Copy out every line of the data exactly; do not include the images.

*** Opening INFORMATION SUPPLIED ***

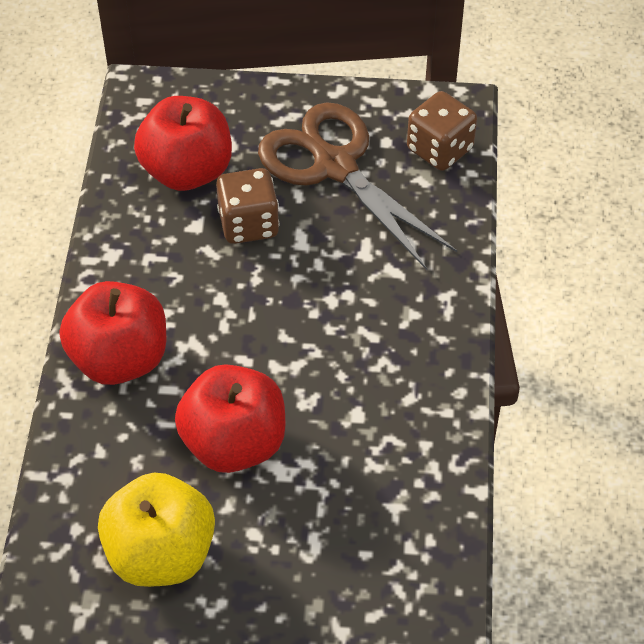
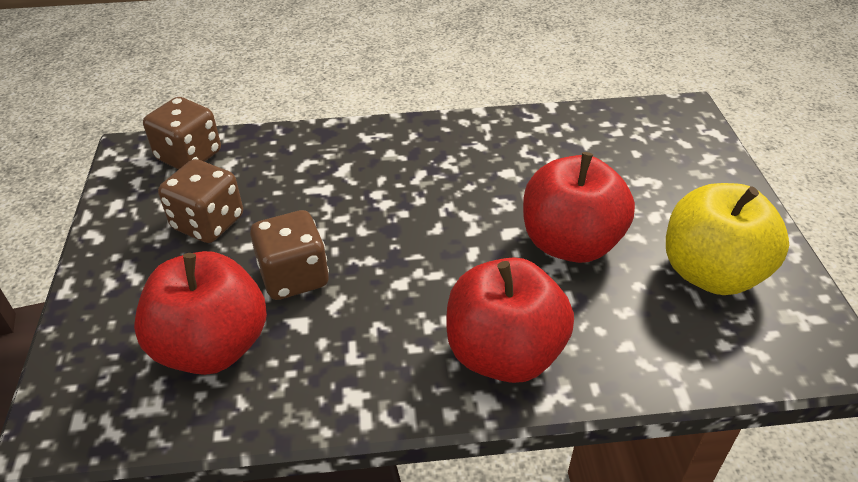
camera: 100 degrees left, 10 degrees down
brown scissors [258,102,457,270] -> brown dice [158,159,243,243]

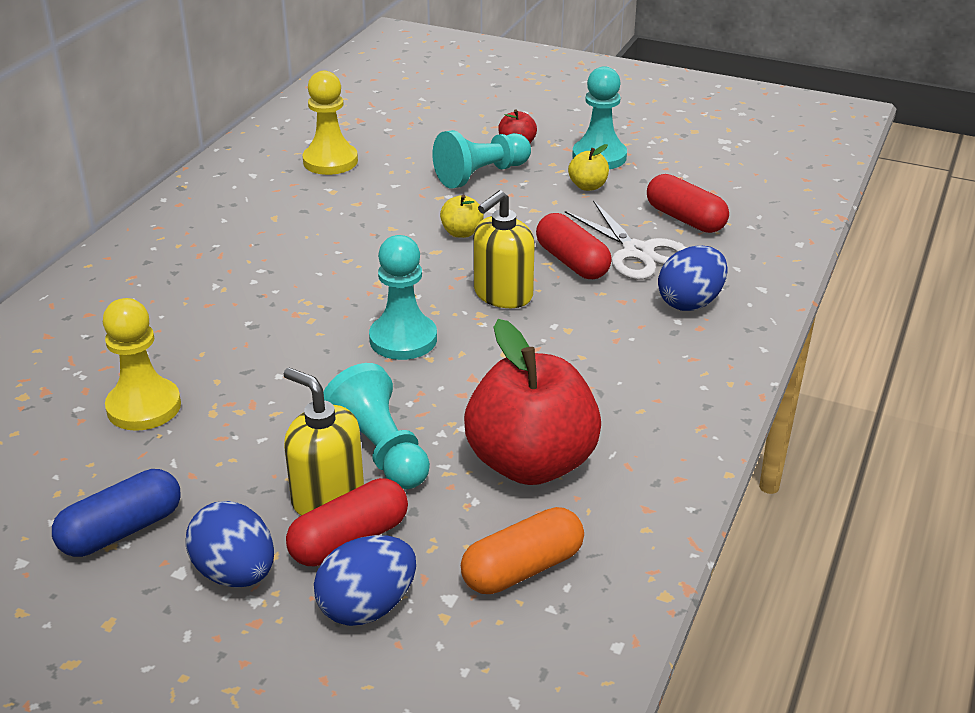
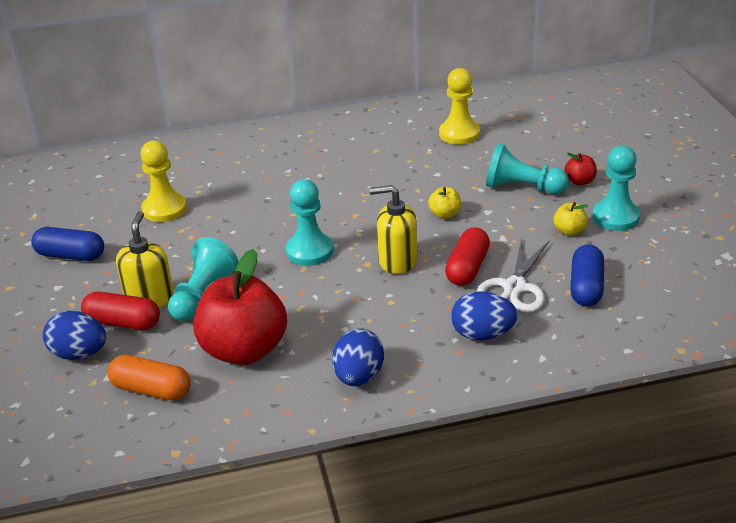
camera: 55 degrees right, 0 degrees up
blue egg [186,501,274,588] -> blue egg moved to [332,329,384,386]
red capsule [647,174,729,233] -> blue capsule [570,244,604,306]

*** Closing INFORMATION SUPPLIED ***

> _EXERCISE SOLUTION_
camera: 100 degrees left, 10 degrees down
brown scissors [258,102,457,270] -> brown dice [158,159,243,243]

camera: 55 degrees right, 0 degrees up
blue egg [186,501,274,588] -> blue egg moved to [332,329,384,386]
red capsule [647,174,729,233] -> blue capsule [570,244,604,306]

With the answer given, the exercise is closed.